[Opening RECORDS TO USE section]

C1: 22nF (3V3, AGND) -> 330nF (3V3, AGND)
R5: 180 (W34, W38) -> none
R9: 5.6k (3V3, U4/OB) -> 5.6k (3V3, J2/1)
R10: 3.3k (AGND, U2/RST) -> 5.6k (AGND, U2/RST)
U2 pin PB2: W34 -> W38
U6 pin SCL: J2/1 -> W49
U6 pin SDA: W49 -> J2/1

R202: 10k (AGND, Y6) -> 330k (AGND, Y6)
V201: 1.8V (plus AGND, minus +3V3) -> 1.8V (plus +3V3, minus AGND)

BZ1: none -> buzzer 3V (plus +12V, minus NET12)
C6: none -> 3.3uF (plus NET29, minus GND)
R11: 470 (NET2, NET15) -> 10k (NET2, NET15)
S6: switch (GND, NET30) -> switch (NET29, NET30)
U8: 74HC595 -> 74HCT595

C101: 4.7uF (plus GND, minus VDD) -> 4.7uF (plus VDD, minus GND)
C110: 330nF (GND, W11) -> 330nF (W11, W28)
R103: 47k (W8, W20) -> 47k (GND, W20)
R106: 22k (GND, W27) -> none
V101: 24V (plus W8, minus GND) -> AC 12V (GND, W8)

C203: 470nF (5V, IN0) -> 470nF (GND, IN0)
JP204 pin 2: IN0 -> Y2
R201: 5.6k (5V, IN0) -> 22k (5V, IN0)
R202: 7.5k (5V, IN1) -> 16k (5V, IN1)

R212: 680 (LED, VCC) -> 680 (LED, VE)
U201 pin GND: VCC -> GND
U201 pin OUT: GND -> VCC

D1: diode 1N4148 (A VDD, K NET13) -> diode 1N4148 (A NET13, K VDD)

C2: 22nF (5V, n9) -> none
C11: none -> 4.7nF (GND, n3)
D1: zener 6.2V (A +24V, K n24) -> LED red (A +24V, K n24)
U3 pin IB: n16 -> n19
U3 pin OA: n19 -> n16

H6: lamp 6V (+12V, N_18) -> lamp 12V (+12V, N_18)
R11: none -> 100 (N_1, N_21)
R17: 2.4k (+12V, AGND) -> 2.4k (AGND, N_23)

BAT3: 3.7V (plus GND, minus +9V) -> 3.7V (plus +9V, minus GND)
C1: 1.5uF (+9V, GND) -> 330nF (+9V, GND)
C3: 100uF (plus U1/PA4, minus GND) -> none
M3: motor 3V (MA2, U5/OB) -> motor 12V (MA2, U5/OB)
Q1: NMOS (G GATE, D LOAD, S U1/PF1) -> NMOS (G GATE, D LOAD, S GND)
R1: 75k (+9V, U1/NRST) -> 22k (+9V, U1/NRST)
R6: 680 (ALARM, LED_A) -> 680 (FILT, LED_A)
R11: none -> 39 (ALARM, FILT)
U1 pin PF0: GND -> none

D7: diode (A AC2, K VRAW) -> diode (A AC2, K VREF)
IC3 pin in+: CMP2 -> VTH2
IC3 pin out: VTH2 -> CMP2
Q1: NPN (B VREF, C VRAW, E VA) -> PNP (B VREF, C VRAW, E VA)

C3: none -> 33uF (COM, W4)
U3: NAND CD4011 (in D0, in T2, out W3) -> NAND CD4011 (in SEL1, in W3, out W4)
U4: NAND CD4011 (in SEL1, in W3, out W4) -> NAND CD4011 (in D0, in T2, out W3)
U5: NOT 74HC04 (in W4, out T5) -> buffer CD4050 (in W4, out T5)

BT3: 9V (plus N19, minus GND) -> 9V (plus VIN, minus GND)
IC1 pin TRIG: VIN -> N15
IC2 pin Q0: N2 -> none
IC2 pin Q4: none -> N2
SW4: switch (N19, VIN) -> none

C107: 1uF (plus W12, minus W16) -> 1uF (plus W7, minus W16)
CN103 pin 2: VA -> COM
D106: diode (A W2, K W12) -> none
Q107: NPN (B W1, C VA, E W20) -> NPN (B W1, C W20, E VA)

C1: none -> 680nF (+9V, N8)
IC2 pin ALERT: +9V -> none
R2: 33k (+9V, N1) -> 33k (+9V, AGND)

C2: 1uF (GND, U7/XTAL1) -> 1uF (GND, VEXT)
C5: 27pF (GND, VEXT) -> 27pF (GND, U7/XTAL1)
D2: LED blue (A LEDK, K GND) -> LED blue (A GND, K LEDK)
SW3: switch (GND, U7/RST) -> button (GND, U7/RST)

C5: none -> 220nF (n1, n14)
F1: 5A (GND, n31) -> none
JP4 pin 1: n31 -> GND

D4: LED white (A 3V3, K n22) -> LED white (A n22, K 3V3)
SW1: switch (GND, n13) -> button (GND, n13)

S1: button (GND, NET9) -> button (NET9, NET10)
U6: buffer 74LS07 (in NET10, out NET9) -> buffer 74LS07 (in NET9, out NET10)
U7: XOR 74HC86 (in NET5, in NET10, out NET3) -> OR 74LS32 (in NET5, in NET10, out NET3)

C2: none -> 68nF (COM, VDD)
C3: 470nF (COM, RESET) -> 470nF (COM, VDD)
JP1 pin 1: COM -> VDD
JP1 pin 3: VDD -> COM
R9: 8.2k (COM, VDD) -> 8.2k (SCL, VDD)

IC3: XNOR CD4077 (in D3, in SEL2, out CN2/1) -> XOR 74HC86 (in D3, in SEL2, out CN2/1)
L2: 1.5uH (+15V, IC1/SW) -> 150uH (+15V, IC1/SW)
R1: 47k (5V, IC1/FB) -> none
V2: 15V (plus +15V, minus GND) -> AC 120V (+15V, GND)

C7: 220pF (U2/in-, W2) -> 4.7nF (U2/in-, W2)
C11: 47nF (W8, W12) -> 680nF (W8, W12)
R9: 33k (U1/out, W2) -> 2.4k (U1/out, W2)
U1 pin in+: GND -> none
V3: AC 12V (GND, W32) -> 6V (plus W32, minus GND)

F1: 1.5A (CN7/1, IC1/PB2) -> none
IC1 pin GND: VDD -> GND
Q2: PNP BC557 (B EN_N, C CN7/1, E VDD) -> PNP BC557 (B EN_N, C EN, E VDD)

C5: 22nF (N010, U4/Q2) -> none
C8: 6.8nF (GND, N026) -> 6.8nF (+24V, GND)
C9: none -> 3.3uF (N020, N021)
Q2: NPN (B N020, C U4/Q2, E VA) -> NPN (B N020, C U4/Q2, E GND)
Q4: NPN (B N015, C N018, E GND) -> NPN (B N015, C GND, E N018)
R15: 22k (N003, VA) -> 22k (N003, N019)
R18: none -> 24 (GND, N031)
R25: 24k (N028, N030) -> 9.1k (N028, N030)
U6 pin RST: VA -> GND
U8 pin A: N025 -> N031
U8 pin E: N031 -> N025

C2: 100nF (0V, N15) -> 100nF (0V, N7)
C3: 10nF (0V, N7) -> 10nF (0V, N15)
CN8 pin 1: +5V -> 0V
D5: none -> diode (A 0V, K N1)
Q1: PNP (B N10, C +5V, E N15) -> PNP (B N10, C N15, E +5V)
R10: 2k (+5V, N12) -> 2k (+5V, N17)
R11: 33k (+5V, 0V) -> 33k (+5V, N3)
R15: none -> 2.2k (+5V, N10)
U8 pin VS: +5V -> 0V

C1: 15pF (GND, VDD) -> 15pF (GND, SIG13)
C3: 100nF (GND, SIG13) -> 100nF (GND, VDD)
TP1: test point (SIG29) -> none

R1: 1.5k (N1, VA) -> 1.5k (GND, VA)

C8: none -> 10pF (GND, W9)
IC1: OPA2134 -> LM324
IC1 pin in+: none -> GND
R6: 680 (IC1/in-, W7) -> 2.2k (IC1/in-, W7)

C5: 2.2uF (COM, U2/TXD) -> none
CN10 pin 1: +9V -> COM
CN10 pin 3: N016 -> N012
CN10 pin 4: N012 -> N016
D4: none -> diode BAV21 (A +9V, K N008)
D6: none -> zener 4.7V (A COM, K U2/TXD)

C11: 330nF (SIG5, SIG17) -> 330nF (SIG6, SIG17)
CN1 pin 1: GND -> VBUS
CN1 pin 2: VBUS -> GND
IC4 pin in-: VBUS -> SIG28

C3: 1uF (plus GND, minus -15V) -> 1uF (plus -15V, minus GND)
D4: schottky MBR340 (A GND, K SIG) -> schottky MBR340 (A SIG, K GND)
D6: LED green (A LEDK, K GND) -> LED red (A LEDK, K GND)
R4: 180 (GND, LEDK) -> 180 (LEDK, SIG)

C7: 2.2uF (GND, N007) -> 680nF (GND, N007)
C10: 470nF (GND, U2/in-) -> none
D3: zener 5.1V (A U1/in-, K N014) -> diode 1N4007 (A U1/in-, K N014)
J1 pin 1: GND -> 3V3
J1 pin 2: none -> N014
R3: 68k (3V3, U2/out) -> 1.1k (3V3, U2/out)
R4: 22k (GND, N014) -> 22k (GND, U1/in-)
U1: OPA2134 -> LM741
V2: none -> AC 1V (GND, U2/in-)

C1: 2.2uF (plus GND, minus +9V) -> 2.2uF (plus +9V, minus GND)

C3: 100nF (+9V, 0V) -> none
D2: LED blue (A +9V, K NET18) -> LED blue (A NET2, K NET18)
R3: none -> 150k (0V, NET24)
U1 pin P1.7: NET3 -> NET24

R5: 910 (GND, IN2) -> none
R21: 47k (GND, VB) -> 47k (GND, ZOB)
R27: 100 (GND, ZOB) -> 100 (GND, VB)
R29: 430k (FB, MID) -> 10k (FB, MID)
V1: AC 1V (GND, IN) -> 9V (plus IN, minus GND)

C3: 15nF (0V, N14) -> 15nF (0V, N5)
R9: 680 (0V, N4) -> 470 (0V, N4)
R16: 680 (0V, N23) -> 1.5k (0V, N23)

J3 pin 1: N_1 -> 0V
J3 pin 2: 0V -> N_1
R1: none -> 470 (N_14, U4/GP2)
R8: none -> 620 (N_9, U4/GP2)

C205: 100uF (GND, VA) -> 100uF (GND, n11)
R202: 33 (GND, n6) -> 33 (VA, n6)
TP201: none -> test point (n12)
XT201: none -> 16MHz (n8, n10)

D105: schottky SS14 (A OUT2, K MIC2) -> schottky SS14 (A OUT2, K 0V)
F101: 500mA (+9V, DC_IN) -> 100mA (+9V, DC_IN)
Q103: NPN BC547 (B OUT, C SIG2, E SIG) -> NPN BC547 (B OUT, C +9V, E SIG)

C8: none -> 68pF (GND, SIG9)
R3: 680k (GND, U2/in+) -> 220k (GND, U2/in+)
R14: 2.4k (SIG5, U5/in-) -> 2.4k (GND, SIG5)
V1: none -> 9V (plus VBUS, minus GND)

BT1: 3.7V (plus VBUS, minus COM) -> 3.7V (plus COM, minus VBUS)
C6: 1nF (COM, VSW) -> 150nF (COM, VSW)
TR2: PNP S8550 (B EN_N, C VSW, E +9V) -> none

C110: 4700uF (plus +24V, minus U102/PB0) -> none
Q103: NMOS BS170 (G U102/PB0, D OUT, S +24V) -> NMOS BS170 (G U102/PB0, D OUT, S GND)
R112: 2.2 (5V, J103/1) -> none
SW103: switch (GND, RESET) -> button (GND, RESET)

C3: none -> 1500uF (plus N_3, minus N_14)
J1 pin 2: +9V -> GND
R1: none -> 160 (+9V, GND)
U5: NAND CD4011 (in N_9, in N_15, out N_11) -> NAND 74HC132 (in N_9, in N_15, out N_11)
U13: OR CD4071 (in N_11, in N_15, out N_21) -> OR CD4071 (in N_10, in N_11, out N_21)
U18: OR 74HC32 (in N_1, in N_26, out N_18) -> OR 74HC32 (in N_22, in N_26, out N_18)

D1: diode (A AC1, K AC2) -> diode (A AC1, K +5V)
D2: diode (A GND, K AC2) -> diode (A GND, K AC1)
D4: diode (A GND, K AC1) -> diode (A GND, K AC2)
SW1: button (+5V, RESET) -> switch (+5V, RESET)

[Closing RECORDS TO USE section]

● TASK REQUIREMENTS: The answer should hold only the lines from the start of the records above through the line containing "R103: 47k (W8, W20) -> 47k (GND, W20)", each set down exactly.

● EXERCISE RESPONSE:
C1: 22nF (3V3, AGND) -> 330nF (3V3, AGND)
R5: 180 (W34, W38) -> none
R9: 5.6k (3V3, U4/OB) -> 5.6k (3V3, J2/1)
R10: 3.3k (AGND, U2/RST) -> 5.6k (AGND, U2/RST)
U2 pin PB2: W34 -> W38
U6 pin SCL: J2/1 -> W49
U6 pin SDA: W49 -> J2/1

R202: 10k (AGND, Y6) -> 330k (AGND, Y6)
V201: 1.8V (plus AGND, minus +3V3) -> 1.8V (plus +3V3, minus AGND)

BZ1: none -> buzzer 3V (plus +12V, minus NET12)
C6: none -> 3.3uF (plus NET29, minus GND)
R11: 470 (NET2, NET15) -> 10k (NET2, NET15)
S6: switch (GND, NET30) -> switch (NET29, NET30)
U8: 74HC595 -> 74HCT595

C101: 4.7uF (plus GND, minus VDD) -> 4.7uF (plus VDD, minus GND)
C110: 330nF (GND, W11) -> 330nF (W11, W28)
R103: 47k (W8, W20) -> 47k (GND, W20)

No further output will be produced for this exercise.